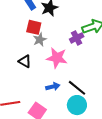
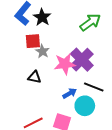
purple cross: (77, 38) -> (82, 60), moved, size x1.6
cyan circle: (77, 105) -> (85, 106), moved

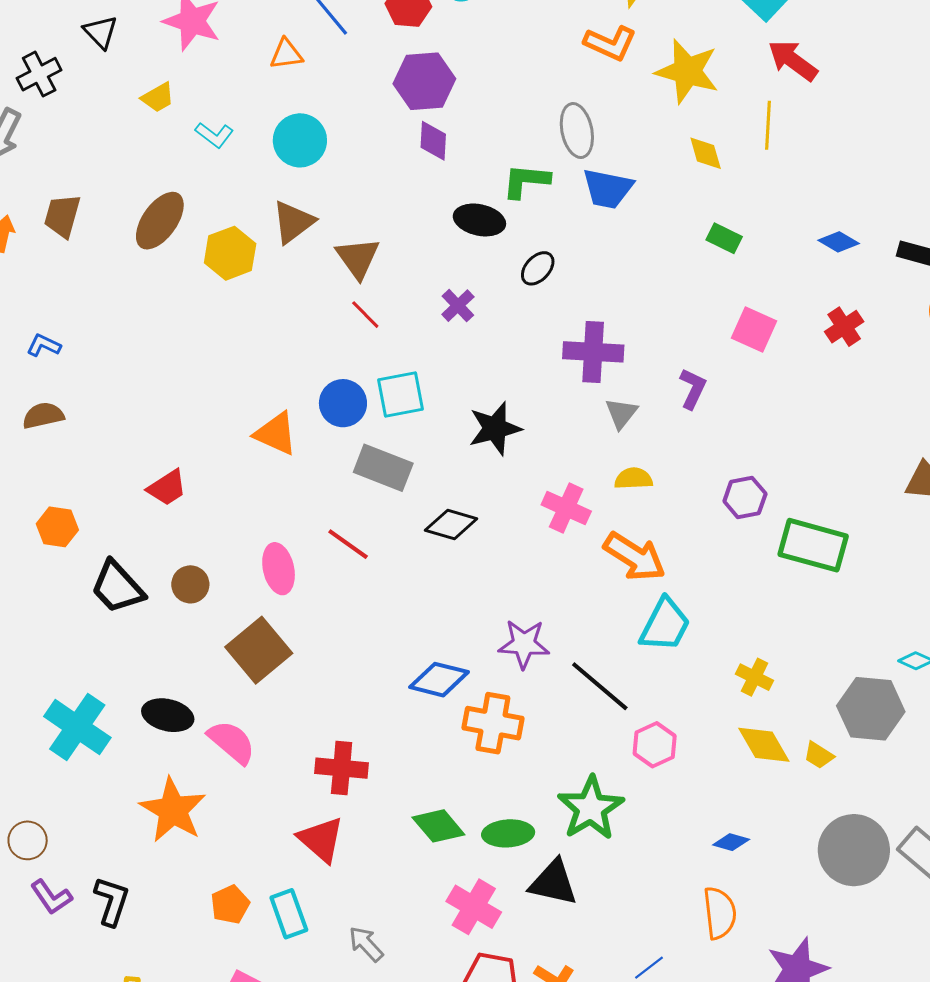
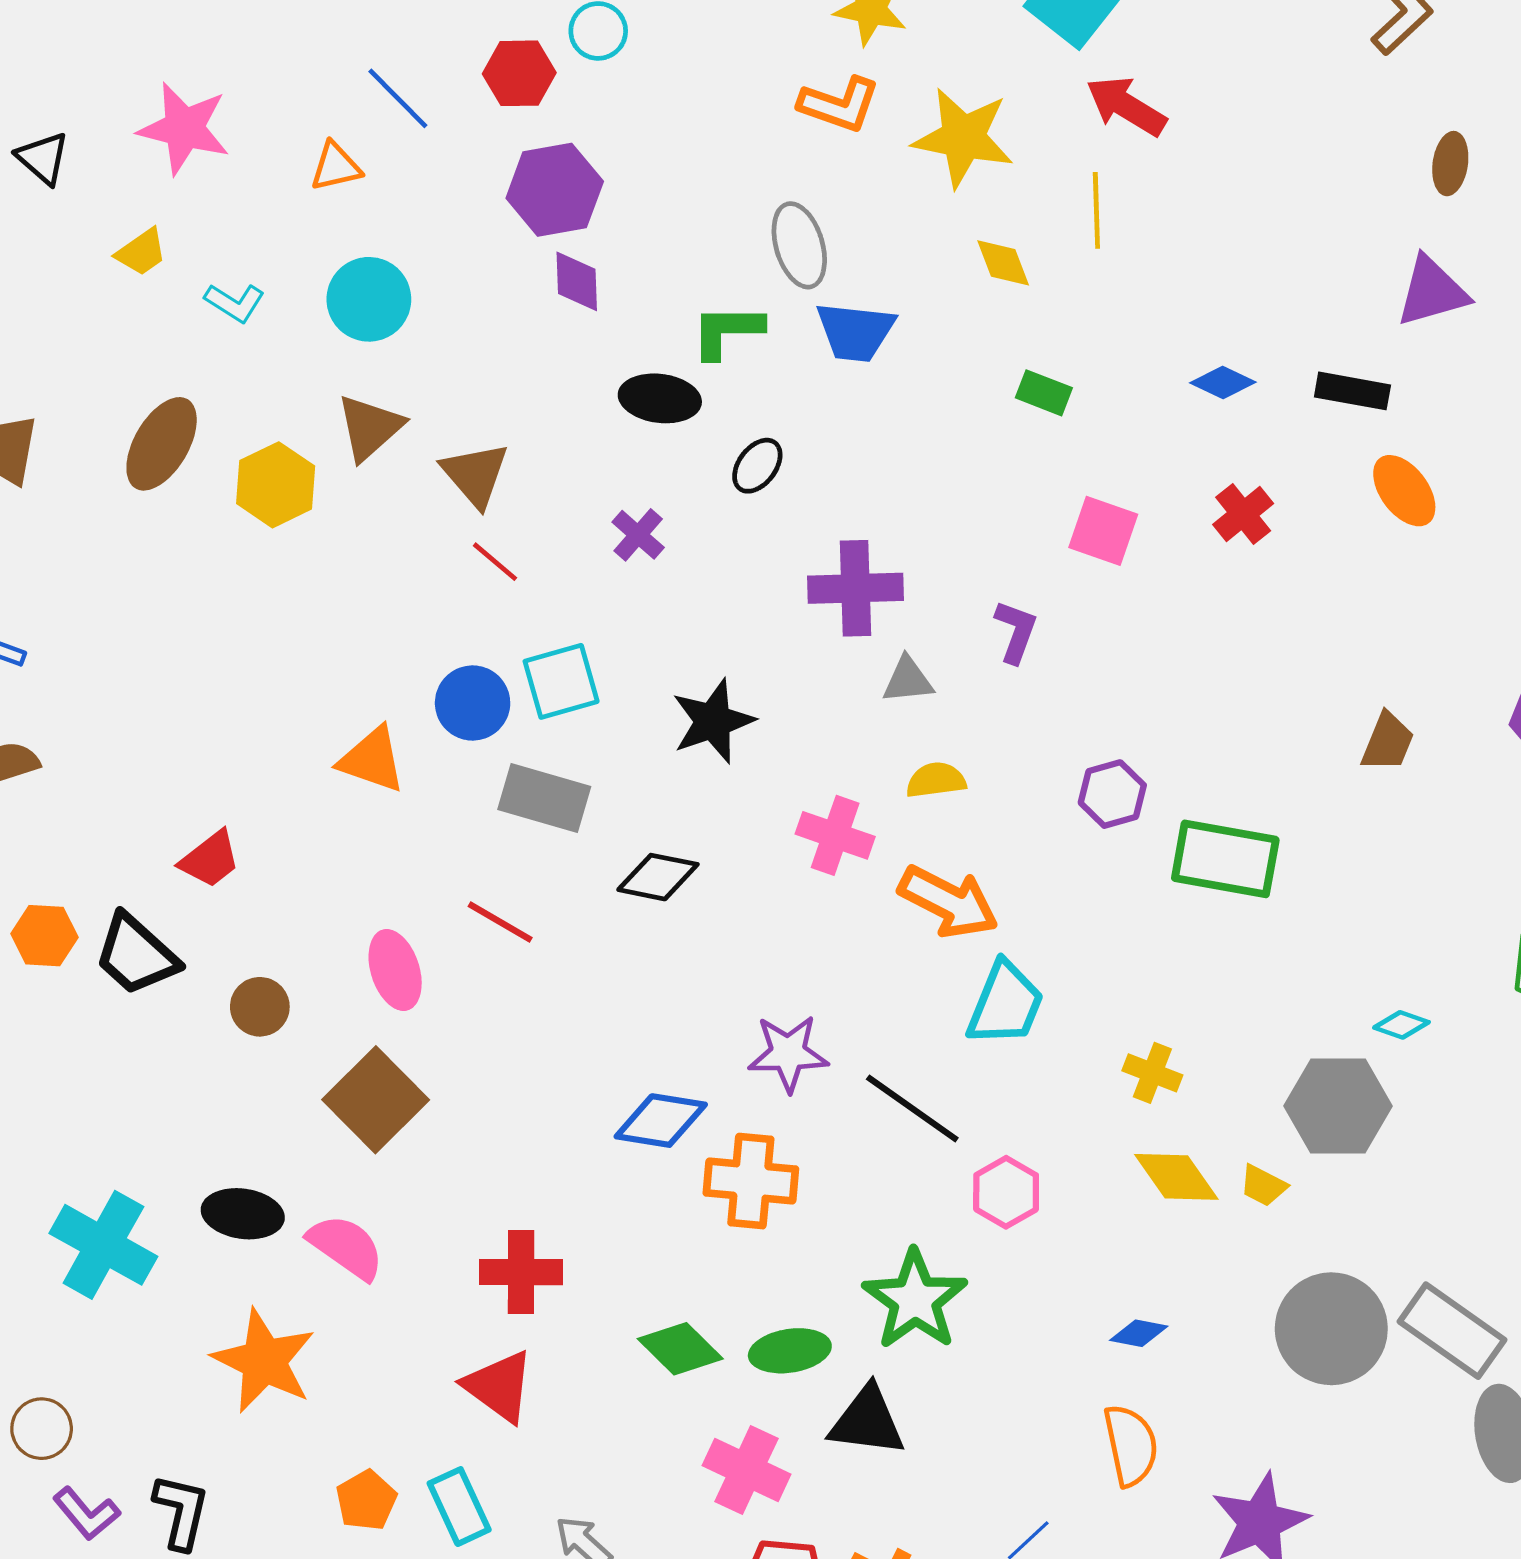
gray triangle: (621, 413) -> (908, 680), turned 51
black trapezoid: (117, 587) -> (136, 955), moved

*****

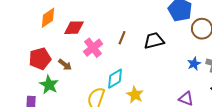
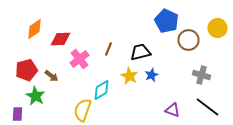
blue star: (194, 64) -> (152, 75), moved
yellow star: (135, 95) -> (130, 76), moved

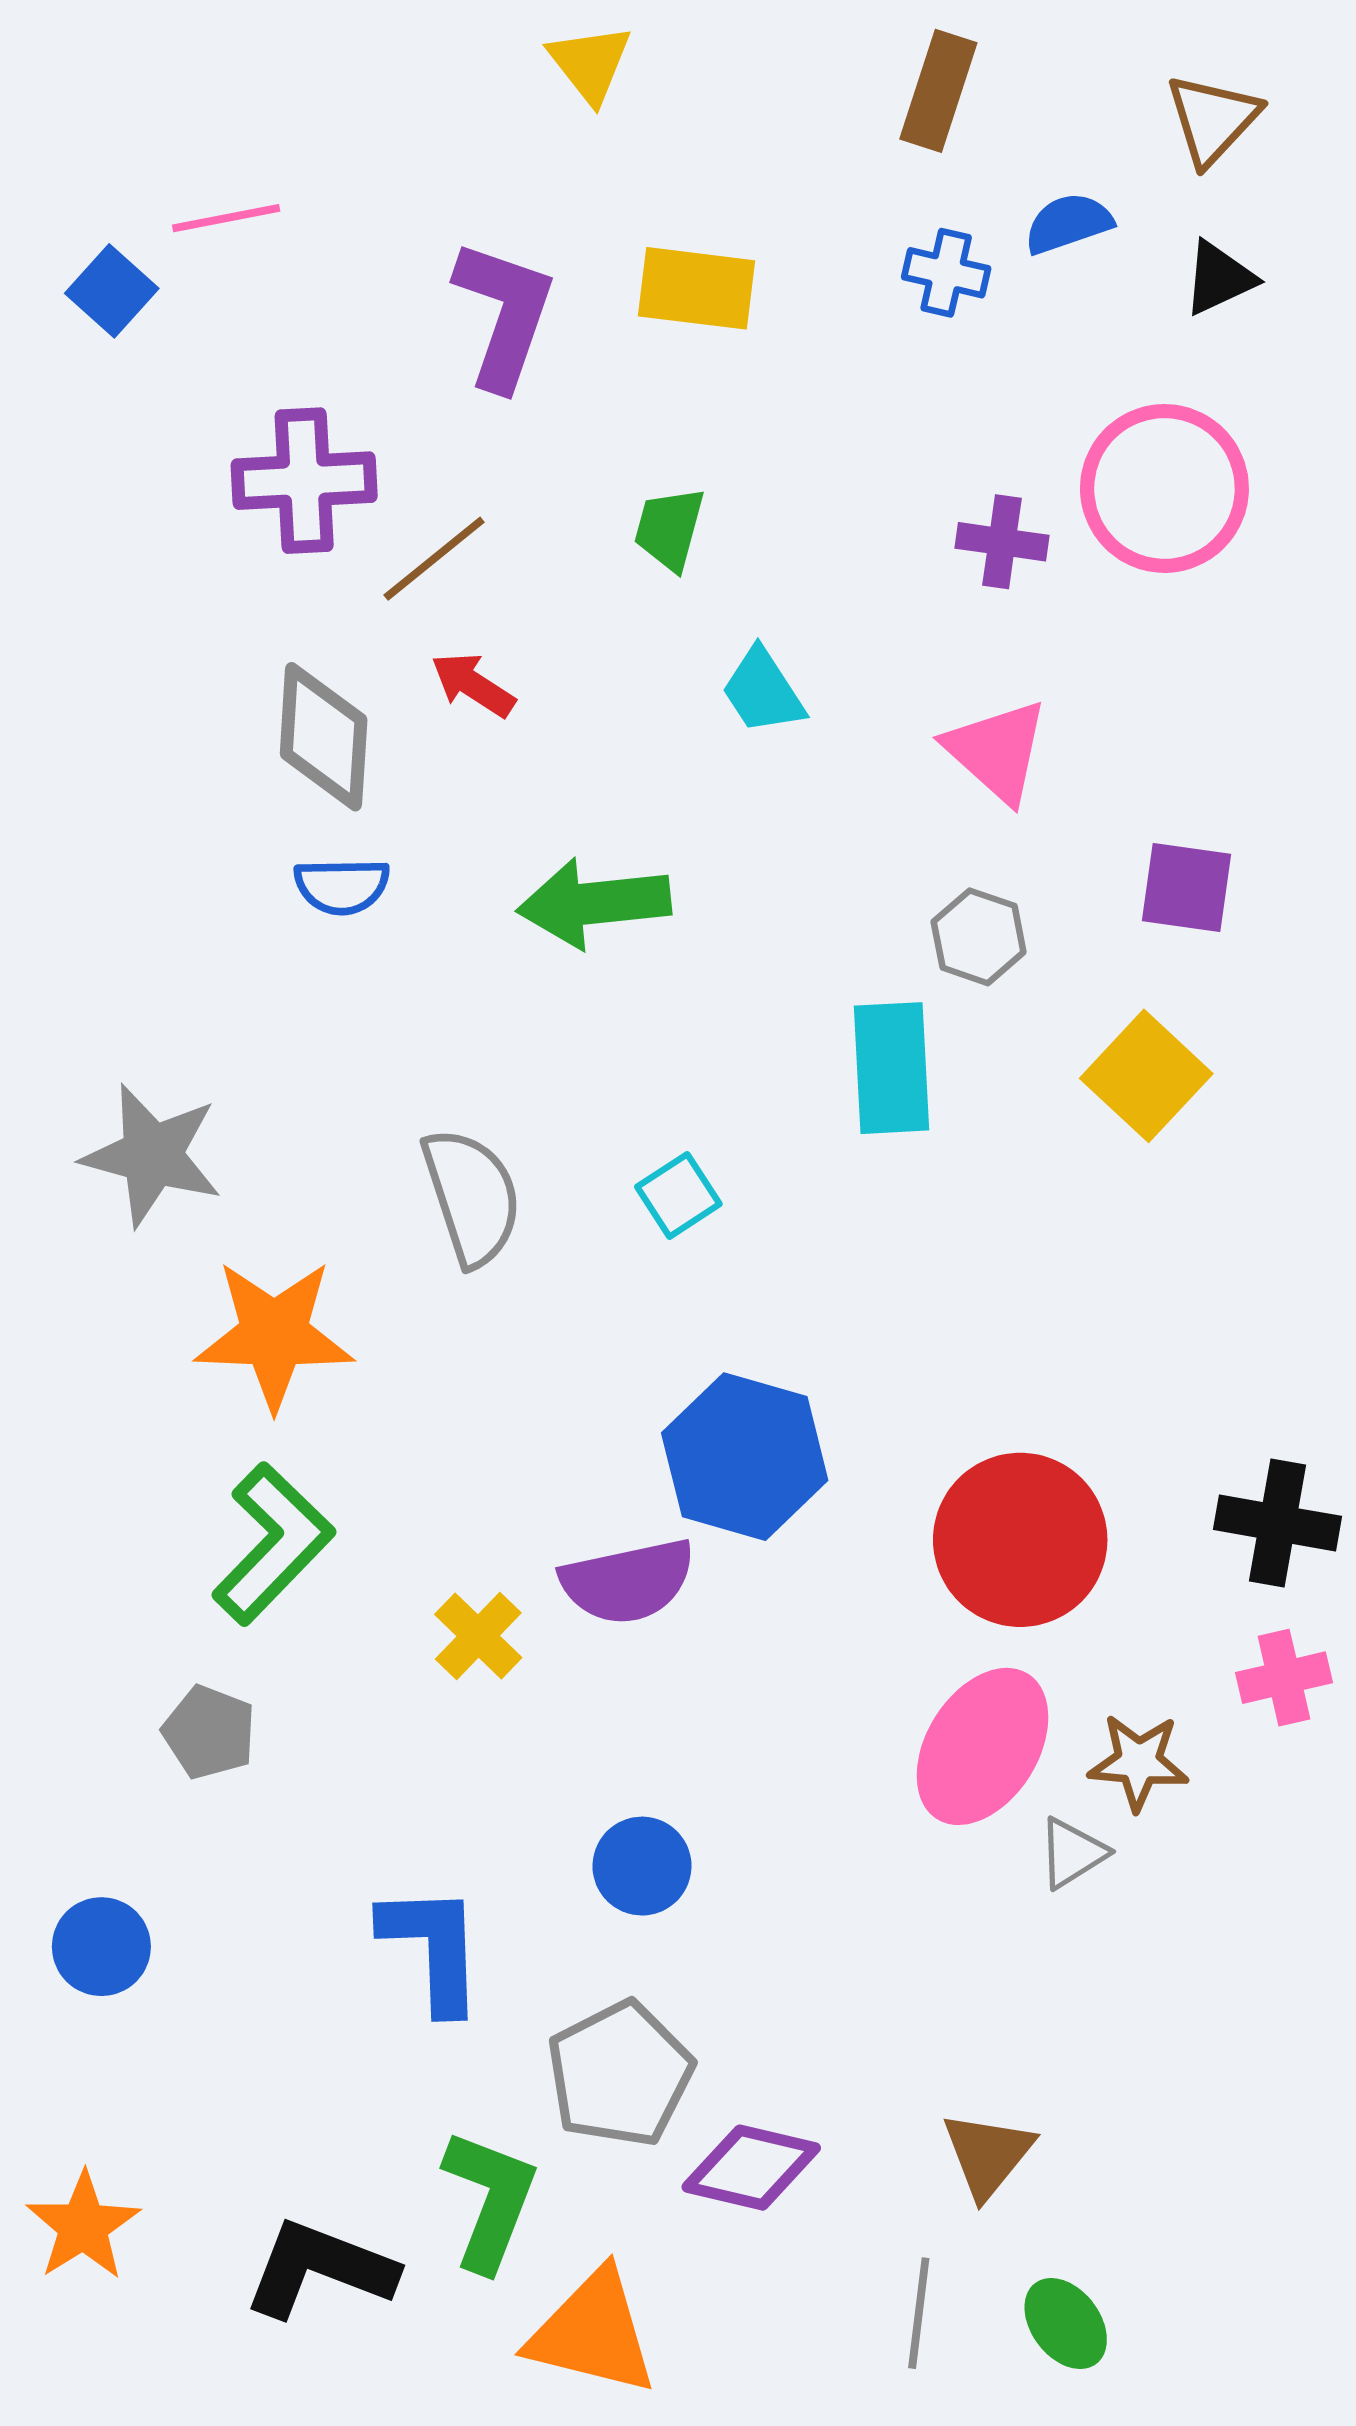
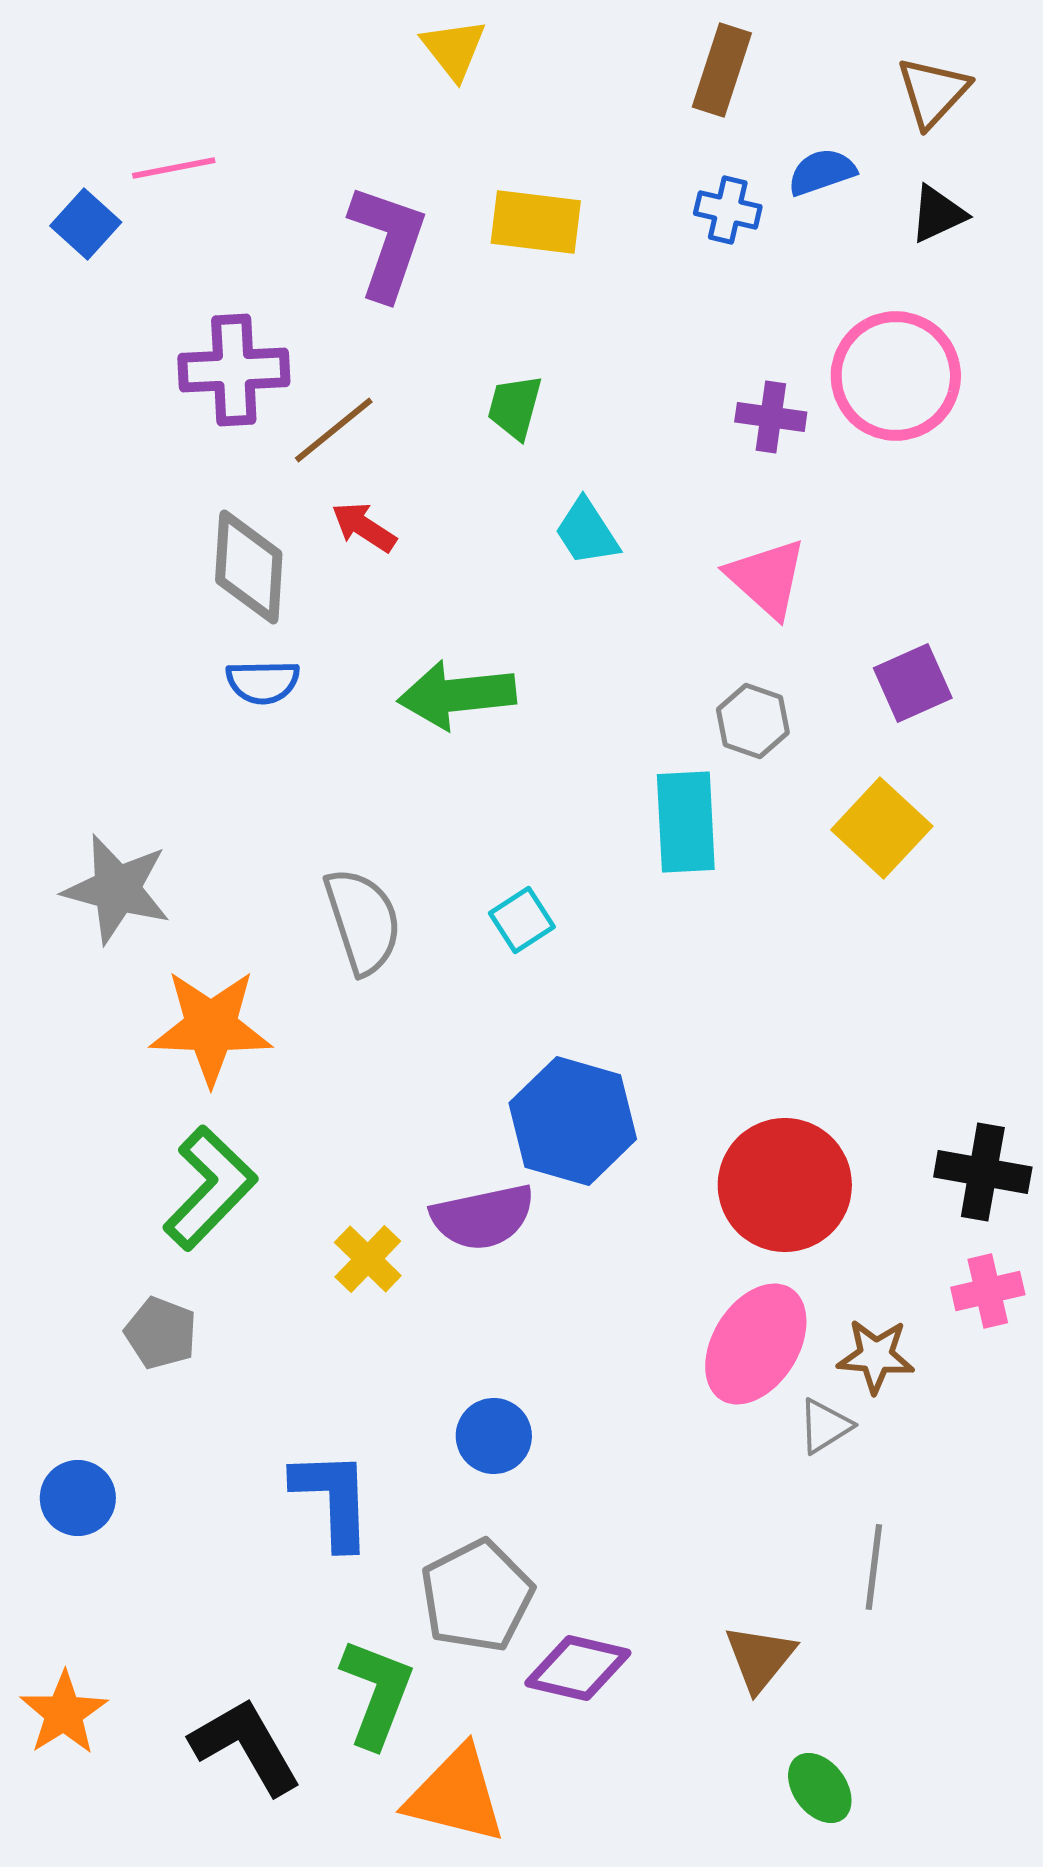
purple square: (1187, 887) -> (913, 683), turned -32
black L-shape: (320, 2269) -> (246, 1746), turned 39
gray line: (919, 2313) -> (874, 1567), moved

*****

Starting at the line above that holds "purple cross: (77, 38)", return each line up to and including the one that holds "black trapezoid: (117, 587)", exactly as written, minus any pictures.

purple cross: (77, 38) -> (82, 60), moved, size x1.6
cyan circle: (77, 105) -> (85, 106), moved

gray triangle: (621, 413) -> (908, 680), turned 51
black trapezoid: (117, 587) -> (136, 955), moved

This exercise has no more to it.